• **Exercise aim**: Transcribe all of the records word for word, but omit the pictures.
*** Opening of Data for processing ***
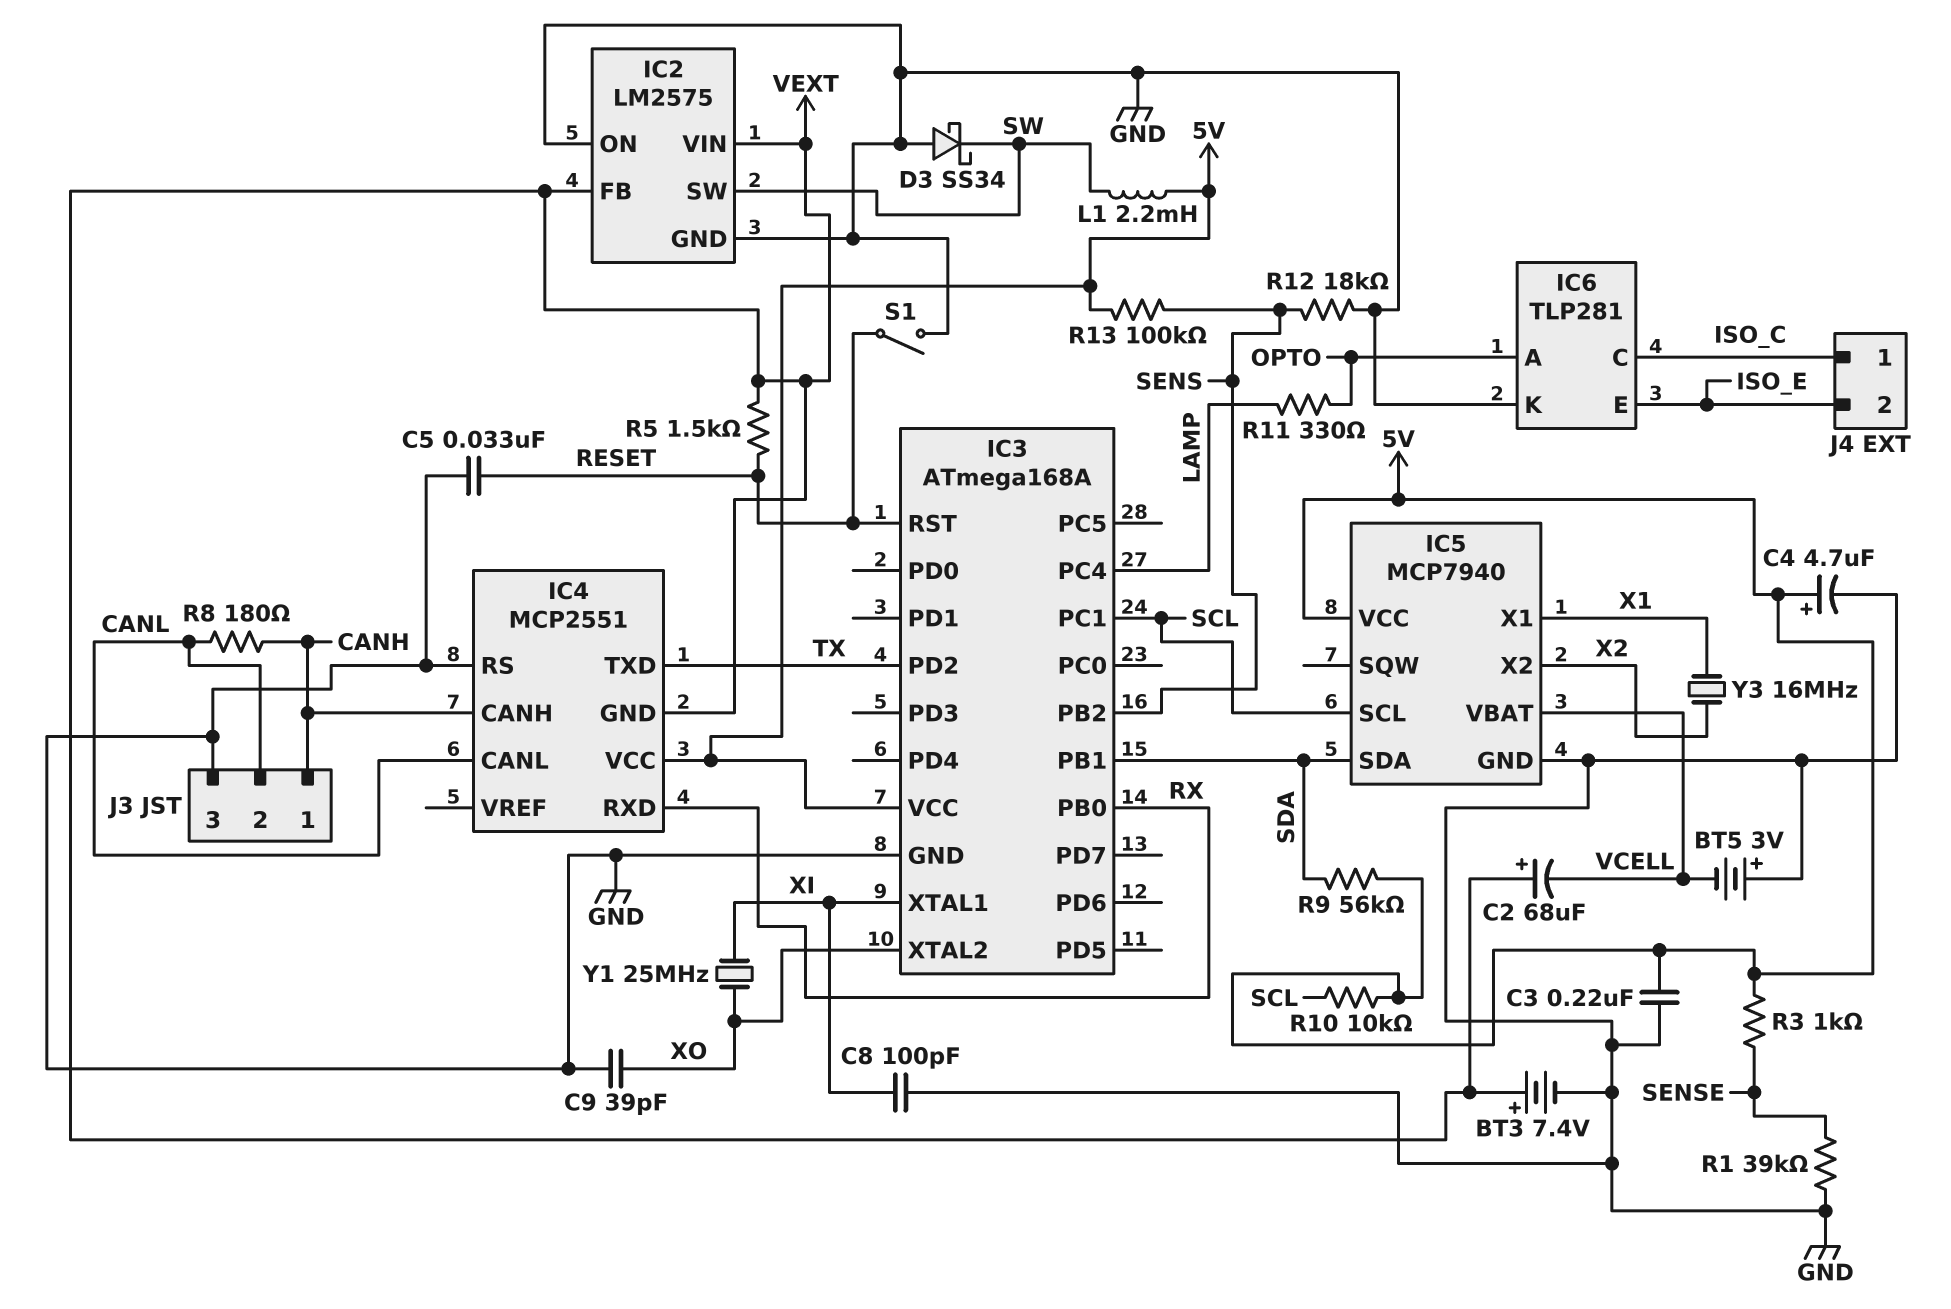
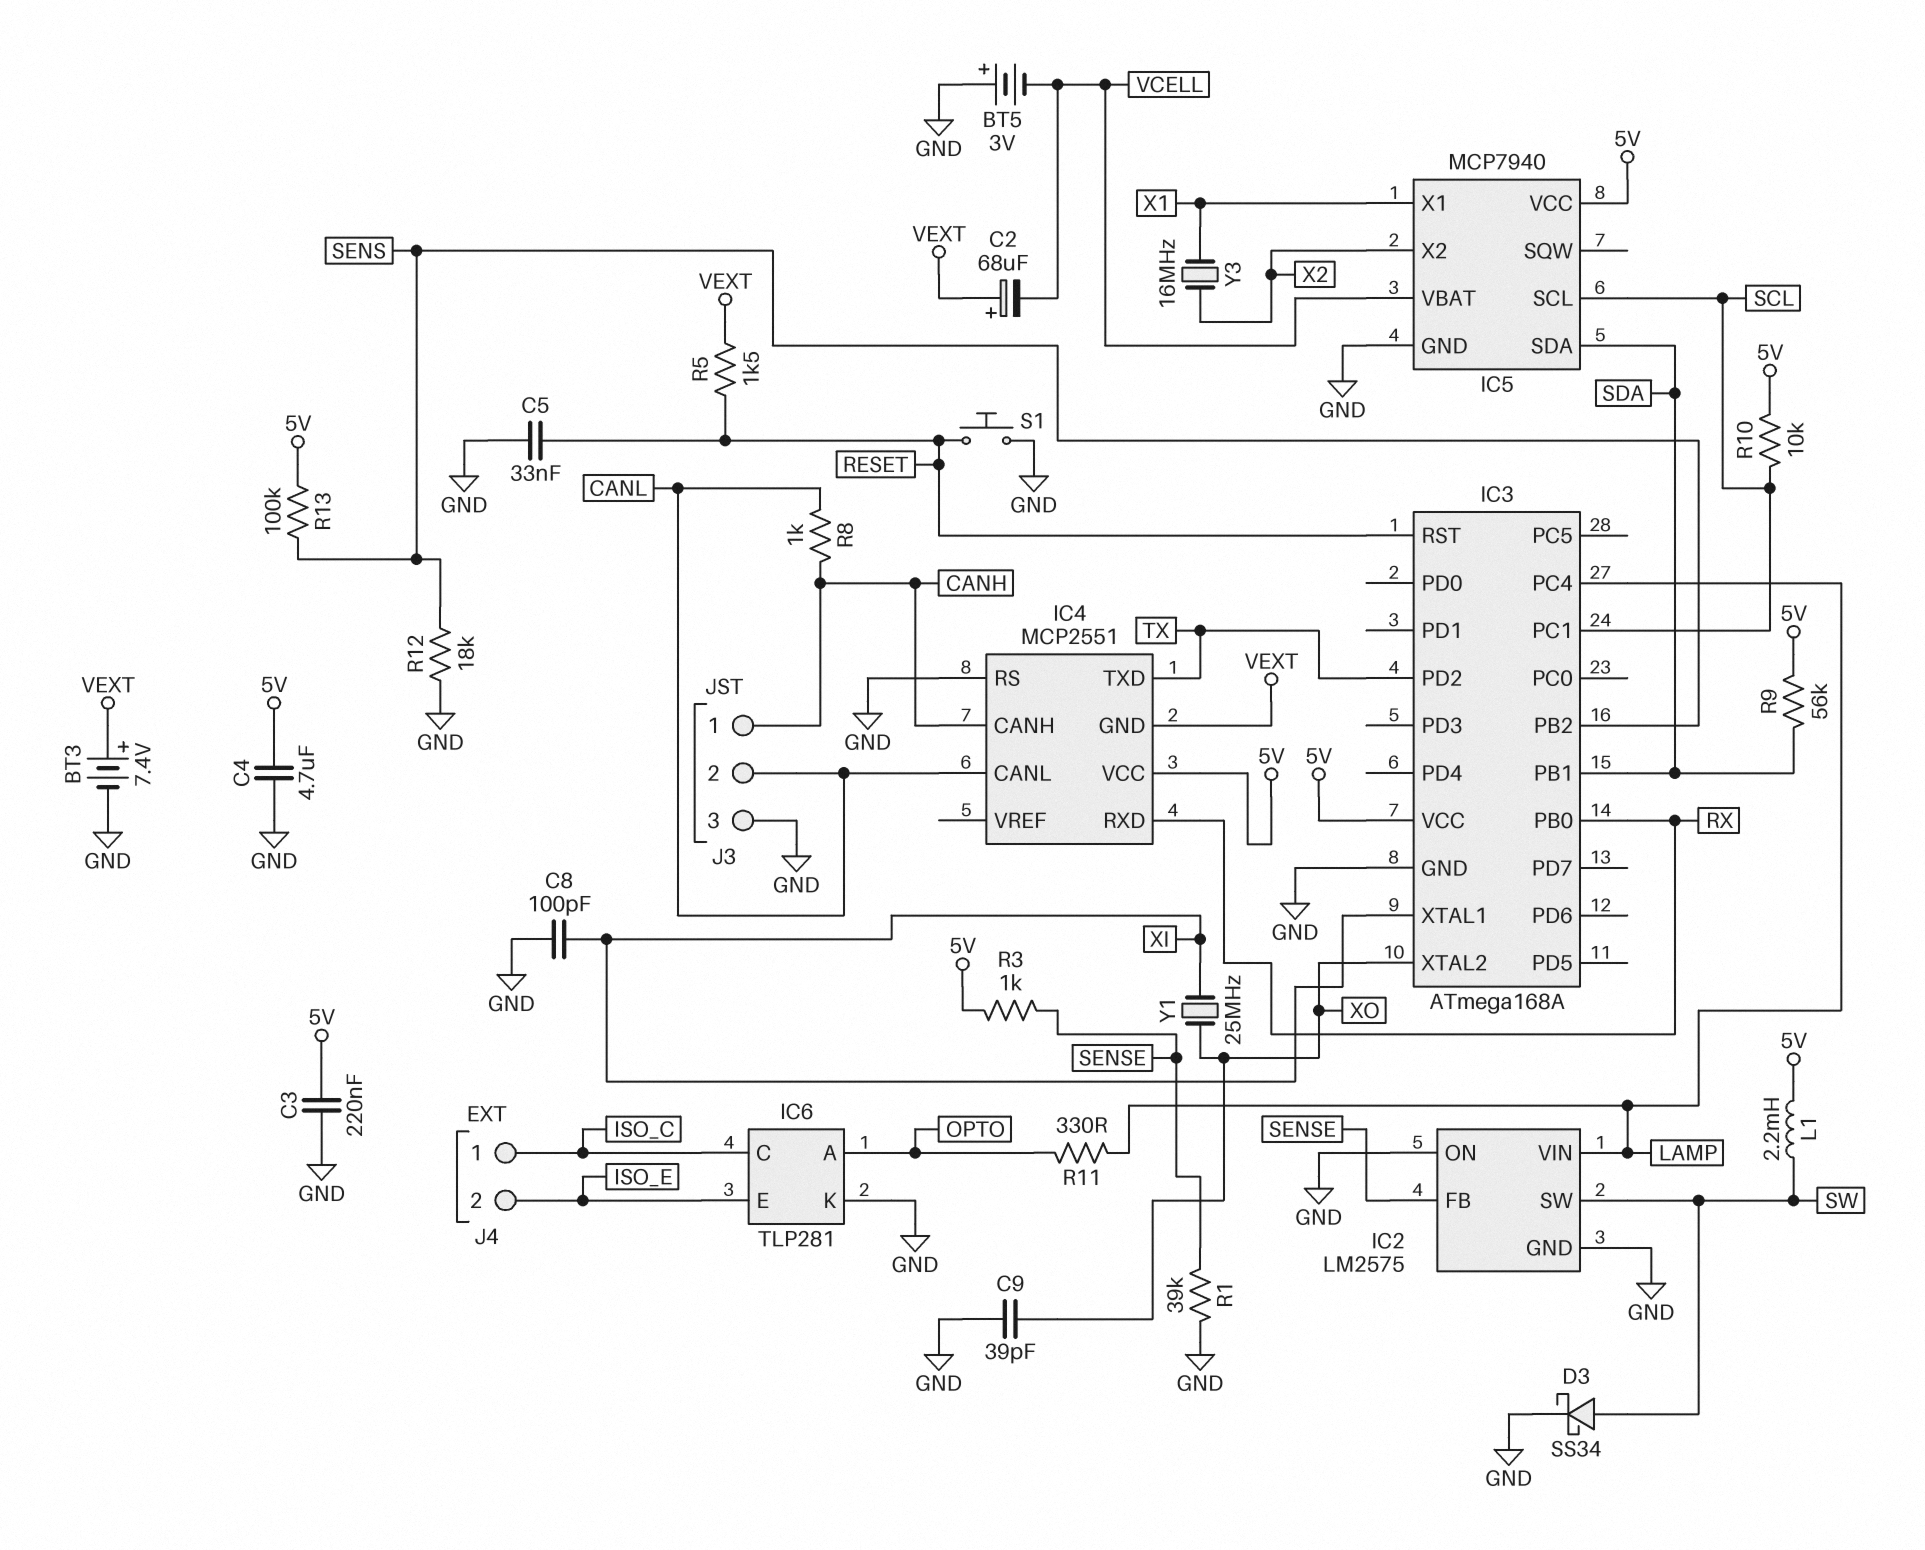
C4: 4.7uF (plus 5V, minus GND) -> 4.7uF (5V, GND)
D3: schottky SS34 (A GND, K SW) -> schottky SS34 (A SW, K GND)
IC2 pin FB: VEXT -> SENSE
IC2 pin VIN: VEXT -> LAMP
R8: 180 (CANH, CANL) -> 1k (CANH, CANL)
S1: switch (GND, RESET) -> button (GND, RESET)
*** Close of Data for processing ***
• **Finished task**:
C4: 4.7uF (plus 5V, minus GND) -> 4.7uF (5V, GND)
D3: schottky SS34 (A GND, K SW) -> schottky SS34 (A SW, K GND)
IC2 pin FB: VEXT -> SENSE
IC2 pin VIN: VEXT -> LAMP
R8: 180 (CANH, CANL) -> 1k (CANH, CANL)
S1: switch (GND, RESET) -> button (GND, RESET)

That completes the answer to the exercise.